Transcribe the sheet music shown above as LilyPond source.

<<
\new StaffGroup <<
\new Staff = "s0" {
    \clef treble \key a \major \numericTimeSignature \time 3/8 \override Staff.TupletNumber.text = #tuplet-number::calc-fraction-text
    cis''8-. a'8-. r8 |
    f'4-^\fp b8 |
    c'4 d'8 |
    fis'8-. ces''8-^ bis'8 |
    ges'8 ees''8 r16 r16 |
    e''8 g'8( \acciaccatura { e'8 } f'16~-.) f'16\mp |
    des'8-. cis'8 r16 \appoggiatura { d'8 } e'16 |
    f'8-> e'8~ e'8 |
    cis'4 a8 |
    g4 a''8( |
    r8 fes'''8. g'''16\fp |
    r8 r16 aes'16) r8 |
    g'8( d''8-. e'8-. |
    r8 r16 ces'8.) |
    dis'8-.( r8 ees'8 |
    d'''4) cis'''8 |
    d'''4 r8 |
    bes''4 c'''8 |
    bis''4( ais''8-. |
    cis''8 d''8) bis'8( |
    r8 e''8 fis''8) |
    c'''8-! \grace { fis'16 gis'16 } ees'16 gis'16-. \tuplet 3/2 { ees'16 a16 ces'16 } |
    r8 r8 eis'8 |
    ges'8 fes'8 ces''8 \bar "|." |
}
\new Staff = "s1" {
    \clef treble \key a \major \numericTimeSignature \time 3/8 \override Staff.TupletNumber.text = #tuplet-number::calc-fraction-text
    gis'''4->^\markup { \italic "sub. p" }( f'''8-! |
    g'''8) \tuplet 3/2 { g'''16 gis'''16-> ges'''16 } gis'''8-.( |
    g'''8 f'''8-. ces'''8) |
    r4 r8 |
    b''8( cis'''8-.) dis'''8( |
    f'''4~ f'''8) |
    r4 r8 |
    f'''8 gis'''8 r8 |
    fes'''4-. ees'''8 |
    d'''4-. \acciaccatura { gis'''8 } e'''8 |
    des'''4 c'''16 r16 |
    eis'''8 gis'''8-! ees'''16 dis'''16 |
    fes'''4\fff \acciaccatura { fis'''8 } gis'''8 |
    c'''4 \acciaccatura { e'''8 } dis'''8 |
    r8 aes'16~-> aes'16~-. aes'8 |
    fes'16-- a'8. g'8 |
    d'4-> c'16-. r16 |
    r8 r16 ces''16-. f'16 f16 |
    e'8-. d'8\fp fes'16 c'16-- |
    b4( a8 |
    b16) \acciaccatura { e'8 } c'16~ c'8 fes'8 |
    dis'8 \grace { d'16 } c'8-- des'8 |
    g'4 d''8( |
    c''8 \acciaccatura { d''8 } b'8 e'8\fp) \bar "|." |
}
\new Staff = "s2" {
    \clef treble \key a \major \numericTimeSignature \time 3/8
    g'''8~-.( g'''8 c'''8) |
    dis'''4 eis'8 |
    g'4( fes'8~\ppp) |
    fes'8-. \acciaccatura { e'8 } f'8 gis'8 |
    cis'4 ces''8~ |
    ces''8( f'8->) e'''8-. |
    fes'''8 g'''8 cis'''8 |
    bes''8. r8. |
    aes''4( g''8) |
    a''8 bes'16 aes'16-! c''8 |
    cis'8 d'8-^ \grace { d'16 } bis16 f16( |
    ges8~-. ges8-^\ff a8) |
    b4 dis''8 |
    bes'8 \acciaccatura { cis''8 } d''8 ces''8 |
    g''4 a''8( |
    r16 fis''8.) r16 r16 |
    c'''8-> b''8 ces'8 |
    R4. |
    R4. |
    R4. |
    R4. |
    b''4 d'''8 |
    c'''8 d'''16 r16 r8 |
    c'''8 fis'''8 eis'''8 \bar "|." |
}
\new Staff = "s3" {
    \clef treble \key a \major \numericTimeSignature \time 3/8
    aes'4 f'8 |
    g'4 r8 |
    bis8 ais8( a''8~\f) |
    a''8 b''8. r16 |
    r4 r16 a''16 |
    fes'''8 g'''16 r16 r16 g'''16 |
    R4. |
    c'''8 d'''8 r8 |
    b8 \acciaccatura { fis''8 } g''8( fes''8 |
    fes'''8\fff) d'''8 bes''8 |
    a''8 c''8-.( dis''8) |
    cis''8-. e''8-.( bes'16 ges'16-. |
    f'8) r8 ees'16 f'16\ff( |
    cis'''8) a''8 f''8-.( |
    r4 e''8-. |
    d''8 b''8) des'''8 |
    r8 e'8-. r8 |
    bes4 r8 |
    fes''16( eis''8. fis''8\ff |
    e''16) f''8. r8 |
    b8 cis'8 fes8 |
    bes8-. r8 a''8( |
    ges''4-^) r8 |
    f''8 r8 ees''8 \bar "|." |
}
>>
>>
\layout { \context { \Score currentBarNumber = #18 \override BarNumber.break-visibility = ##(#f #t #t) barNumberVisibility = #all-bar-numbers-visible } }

* * * *

* WHAT YOU WILL DO *
Locate each line in the records that contains the string "grace", treating uppercase and lowercase as distinct, and copy every such line out in full.

* SOLUTION FOR THIS PROBLEM *
    c'''8-! \grace { fis'16 gis'16 } ees'16 gis'16-. \tuplet 3/2 { ees'16 a16 ces'16 } |
    dis'8 \grace { d'16 } c'8-- des'8 |
    cis'8 d'8-^ \grace { d'16 } bis16 f16( |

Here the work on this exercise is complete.